## PROMPT:
Among the records that follow, set down only the lines from the one containing "CN1 pin 2: GND -> +5V" to the one containing "D2: schottky (A", both included, exactly.

^^^^

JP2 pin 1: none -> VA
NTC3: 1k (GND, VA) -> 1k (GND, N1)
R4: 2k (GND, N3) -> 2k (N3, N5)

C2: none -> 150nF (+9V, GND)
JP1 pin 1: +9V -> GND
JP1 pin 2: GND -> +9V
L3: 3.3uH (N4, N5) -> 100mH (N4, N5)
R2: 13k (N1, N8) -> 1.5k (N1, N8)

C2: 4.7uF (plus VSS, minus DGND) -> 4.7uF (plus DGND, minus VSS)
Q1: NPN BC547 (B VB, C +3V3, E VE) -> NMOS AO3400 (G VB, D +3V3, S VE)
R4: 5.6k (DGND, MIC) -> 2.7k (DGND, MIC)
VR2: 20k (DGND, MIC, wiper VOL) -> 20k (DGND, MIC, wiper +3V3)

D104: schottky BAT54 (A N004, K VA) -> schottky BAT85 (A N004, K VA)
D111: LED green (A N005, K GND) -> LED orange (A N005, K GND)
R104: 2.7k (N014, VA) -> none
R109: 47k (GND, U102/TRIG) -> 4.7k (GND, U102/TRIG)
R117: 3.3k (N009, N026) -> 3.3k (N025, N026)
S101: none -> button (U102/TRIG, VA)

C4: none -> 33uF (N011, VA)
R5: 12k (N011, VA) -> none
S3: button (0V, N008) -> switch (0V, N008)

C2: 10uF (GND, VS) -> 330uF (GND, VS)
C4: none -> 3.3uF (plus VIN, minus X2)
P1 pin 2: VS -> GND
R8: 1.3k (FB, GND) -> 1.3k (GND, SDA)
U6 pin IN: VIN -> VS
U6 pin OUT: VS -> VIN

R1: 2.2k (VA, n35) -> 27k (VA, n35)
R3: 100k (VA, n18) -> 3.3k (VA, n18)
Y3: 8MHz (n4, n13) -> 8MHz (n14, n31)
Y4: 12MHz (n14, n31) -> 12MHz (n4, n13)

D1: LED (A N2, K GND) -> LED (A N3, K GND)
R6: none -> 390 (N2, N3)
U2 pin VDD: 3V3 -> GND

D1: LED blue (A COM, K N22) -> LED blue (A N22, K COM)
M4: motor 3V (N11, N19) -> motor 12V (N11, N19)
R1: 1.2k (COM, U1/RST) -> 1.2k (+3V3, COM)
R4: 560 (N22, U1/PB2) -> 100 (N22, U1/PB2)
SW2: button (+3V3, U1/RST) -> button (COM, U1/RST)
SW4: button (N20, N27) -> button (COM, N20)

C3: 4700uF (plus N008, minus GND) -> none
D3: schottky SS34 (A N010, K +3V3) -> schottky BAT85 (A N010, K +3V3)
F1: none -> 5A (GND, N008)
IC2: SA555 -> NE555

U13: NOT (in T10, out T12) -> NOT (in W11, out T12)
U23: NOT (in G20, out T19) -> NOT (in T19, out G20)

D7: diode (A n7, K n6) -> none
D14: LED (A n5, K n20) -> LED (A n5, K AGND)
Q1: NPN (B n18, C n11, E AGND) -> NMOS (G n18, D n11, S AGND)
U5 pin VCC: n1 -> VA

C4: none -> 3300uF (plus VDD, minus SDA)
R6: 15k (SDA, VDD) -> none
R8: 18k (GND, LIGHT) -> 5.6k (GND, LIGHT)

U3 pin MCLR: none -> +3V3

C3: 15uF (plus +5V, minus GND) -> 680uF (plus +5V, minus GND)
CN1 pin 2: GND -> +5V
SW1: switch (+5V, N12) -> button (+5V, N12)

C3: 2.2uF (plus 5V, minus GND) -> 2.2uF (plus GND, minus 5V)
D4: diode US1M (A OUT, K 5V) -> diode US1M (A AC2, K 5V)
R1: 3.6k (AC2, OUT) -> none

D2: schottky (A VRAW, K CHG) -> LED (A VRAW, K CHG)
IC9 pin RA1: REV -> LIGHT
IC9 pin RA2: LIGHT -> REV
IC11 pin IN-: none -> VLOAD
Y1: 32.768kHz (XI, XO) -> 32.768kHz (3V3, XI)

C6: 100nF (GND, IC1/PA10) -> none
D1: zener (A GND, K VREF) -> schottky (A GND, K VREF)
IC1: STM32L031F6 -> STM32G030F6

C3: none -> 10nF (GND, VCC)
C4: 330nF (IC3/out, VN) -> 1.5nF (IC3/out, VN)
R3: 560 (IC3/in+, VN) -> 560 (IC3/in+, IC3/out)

^^^^

## WRITTEN SOLUTION:
CN1 pin 2: GND -> +5V
SW1: switch (+5V, N12) -> button (+5V, N12)

C3: 2.2uF (plus 5V, minus GND) -> 2.2uF (plus GND, minus 5V)
D4: diode US1M (A OUT, K 5V) -> diode US1M (A AC2, K 5V)
R1: 3.6k (AC2, OUT) -> none

D2: schottky (A VRAW, K CHG) -> LED (A VRAW, K CHG)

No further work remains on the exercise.